▶ DATA SUPPLIED
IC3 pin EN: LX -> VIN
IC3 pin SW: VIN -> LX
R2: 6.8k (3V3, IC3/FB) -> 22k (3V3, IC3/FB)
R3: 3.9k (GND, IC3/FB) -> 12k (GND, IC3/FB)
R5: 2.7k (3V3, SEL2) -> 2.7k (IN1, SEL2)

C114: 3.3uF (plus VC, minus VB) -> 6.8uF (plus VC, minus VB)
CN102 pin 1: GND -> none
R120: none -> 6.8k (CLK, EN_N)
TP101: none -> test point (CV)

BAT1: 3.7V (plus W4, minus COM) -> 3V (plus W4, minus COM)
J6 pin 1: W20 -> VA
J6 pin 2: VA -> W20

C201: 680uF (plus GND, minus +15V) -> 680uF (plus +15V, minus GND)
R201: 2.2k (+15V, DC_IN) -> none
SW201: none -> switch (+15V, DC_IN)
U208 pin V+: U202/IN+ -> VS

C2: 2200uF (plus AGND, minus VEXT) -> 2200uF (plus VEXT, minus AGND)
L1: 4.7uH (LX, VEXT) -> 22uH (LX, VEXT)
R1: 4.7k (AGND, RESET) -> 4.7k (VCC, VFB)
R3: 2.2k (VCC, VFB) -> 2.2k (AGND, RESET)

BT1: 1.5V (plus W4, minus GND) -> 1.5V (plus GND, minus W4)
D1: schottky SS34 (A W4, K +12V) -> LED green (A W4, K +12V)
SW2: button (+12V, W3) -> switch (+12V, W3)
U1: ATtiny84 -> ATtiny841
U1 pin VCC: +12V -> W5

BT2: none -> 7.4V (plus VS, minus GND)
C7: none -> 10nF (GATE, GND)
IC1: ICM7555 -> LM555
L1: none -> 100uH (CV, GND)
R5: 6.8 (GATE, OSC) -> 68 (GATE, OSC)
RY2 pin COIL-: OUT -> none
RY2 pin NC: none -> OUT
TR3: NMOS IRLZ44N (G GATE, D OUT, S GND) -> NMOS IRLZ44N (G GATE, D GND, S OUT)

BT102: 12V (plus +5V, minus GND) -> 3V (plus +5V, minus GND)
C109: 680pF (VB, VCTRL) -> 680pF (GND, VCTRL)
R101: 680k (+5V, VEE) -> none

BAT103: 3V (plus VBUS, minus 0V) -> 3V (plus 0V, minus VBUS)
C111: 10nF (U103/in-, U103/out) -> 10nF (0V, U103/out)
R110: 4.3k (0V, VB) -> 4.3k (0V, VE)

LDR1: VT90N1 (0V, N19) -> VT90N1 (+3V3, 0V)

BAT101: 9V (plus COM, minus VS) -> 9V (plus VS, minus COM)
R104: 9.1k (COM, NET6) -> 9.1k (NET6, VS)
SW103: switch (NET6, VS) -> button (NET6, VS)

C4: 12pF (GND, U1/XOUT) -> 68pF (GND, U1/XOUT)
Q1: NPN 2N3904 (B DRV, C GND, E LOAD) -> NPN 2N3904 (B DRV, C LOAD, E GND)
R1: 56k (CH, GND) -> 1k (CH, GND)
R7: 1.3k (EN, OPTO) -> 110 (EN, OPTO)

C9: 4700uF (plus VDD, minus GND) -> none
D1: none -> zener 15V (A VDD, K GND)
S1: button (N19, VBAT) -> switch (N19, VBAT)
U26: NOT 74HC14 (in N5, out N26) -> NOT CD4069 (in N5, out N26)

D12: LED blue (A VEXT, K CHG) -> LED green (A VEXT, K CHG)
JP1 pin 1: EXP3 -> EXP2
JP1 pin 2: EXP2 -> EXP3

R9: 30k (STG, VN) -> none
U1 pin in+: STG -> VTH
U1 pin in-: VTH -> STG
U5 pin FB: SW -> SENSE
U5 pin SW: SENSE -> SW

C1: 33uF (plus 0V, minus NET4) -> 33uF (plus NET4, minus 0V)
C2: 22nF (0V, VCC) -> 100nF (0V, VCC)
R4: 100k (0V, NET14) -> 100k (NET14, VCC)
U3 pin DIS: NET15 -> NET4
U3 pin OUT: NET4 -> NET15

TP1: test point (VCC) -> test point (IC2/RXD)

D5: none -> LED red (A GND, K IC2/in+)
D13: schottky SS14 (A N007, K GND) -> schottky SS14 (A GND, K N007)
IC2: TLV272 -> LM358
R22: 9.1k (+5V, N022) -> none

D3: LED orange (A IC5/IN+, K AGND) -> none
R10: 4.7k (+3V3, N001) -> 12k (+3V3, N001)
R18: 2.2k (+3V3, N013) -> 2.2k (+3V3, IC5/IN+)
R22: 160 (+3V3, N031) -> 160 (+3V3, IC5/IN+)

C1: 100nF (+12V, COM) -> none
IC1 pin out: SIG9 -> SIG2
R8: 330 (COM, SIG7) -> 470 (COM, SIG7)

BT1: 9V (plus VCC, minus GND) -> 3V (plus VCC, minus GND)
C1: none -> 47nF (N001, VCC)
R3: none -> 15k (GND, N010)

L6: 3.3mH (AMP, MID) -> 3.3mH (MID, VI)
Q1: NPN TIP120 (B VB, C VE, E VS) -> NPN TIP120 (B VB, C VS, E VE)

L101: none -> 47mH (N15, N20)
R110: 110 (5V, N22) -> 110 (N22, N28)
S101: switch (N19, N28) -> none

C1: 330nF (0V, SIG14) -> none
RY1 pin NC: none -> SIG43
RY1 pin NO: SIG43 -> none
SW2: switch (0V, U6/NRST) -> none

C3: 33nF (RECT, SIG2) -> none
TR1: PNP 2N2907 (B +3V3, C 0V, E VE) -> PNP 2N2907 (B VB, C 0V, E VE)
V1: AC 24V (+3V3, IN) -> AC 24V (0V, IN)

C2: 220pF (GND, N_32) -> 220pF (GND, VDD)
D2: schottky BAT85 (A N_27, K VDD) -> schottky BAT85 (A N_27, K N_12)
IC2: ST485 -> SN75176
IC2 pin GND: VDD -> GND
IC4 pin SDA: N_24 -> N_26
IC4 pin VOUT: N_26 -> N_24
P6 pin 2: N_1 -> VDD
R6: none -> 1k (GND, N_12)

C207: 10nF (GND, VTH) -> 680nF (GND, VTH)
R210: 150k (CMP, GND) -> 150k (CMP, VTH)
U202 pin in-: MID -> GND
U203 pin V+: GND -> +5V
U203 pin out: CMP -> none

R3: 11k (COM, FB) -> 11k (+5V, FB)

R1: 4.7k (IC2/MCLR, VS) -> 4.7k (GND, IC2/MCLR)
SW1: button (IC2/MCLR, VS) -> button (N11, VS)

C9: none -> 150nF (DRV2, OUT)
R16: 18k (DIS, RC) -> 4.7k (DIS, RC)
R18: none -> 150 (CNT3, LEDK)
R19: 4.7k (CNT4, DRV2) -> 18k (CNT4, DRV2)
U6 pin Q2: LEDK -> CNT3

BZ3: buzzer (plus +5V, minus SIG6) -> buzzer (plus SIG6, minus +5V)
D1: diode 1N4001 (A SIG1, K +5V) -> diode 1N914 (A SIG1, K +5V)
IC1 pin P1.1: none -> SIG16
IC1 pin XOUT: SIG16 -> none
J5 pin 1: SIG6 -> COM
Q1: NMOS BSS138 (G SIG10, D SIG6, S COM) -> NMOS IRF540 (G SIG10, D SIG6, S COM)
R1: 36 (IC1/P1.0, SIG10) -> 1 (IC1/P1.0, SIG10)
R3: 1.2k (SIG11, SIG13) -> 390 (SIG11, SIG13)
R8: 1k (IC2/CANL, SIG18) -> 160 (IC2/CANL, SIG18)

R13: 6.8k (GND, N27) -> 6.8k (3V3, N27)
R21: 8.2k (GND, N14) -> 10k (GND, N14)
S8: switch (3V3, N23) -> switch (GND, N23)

▶ WORK REQUEST
All lines above from the one holding "RY2 pin NC: none -> OUT" to the one holding "BAT101: 9V (plus", inclusive, are to be copied exactly; no other line is wanted.

▶ WRITTEN SOLUTION
RY2 pin NC: none -> OUT
TR3: NMOS IRLZ44N (G GATE, D OUT, S GND) -> NMOS IRLZ44N (G GATE, D GND, S OUT)

BT102: 12V (plus +5V, minus GND) -> 3V (plus +5V, minus GND)
C109: 680pF (VB, VCTRL) -> 680pF (GND, VCTRL)
R101: 680k (+5V, VEE) -> none

BAT103: 3V (plus VBUS, minus 0V) -> 3V (plus 0V, minus VBUS)
C111: 10nF (U103/in-, U103/out) -> 10nF (0V, U103/out)
R110: 4.3k (0V, VB) -> 4.3k (0V, VE)

LDR1: VT90N1 (0V, N19) -> VT90N1 (+3V3, 0V)

BAT101: 9V (plus COM, minus VS) -> 9V (plus VS, minus COM)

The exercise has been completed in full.